RECORDS FOR THIS TASK ▸

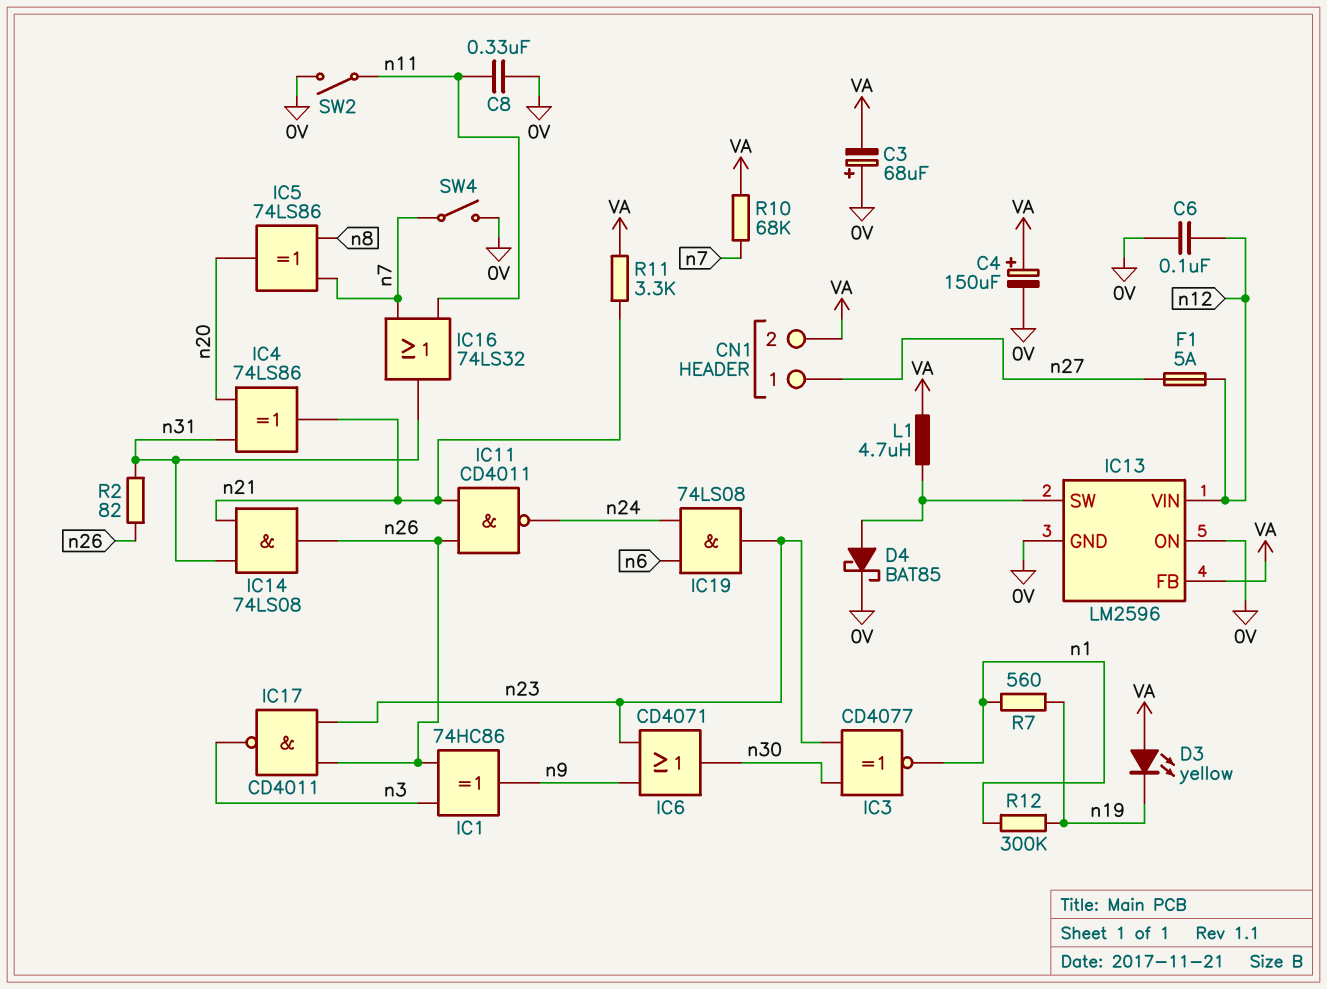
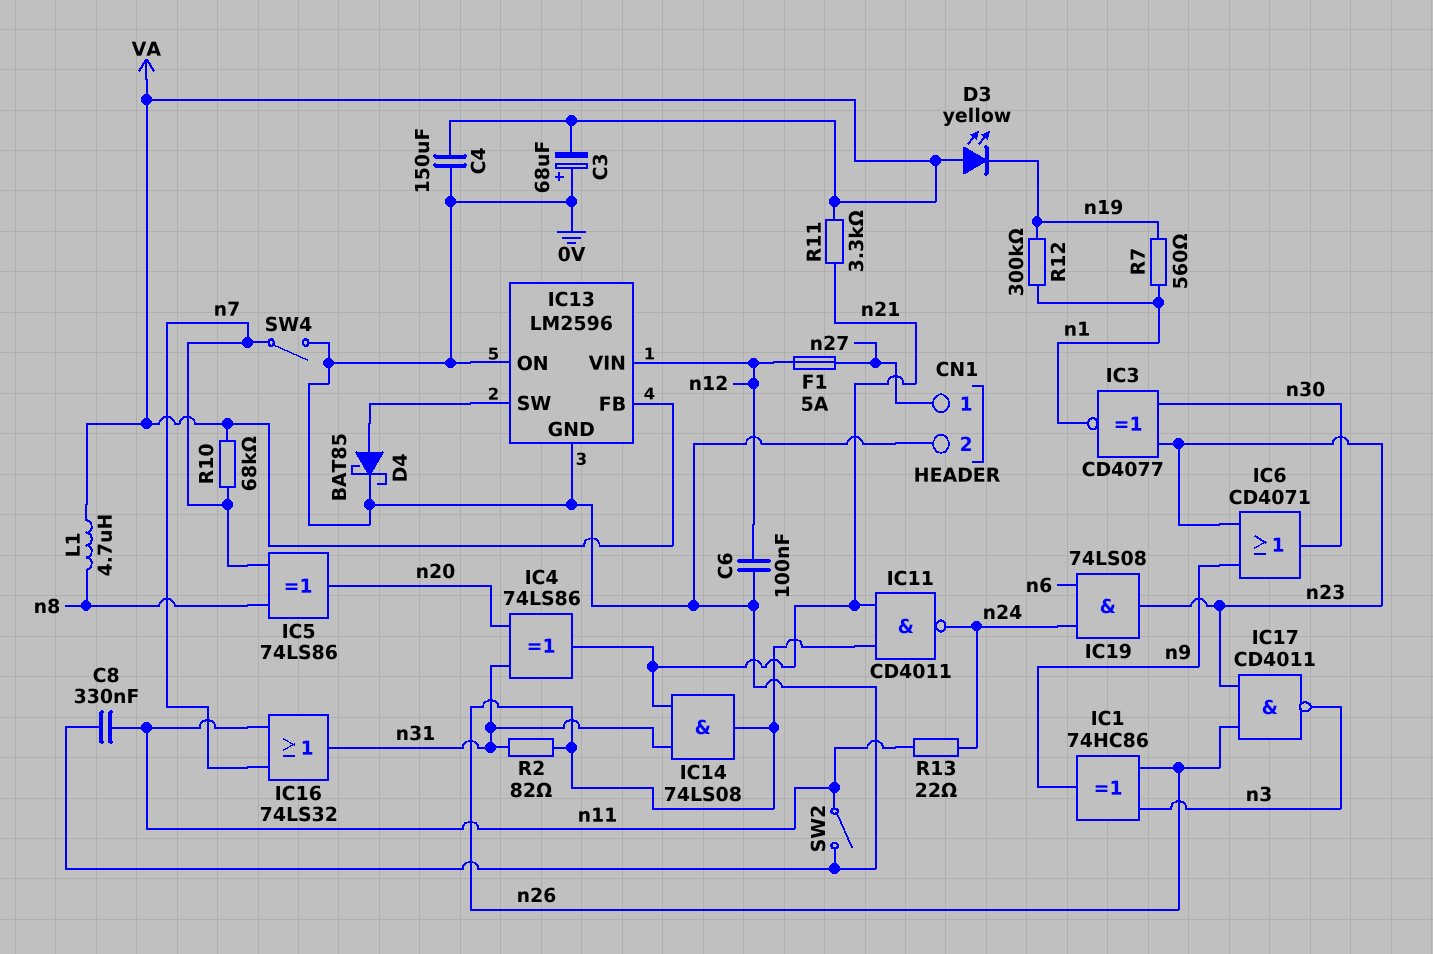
C4: 150uF (plus VA, minus 0V) -> 150uF (0V, VA)
CN1 pin 2: VA -> 0V
L1: 4.7uH (IC13/SW, VA) -> 4.7uH (VA, n8)
R13: none -> 22 (n11, n24)

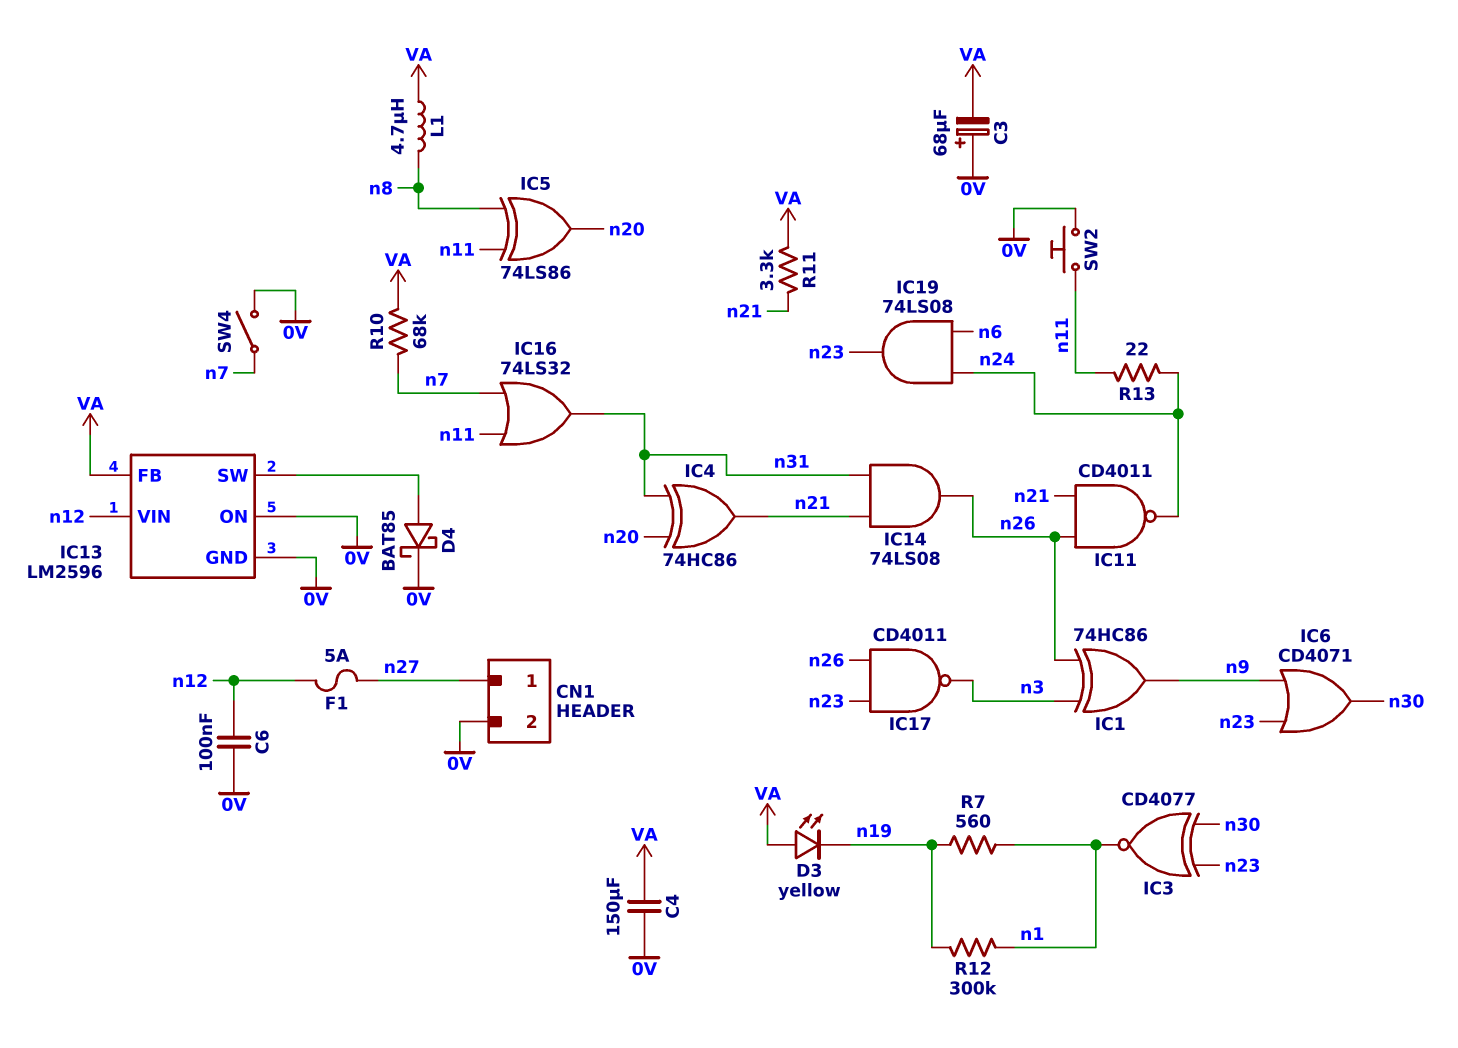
C8: 330nF (0V, n11) -> none
IC4: XOR 74LS86 (in n20, in n31, out n21) -> XOR 74HC86 (in n20, in n31, out n21)
IC5: XOR 74LS86 (in n7, in n8, out n20) -> XOR 74LS86 (in n8, in n11, out n20)
R2: 82 (n26, n31) -> none
SW2: switch (0V, n11) -> button (0V, n11)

PROBLEM TO WORK ON ▸ Note down each line above where the word "none" occurs.

RESULT OF THE EXERCISE ▸
R13: none -> 22 (n11, n24)
C8: 330nF (0V, n11) -> none
R2: 82 (n26, n31) -> none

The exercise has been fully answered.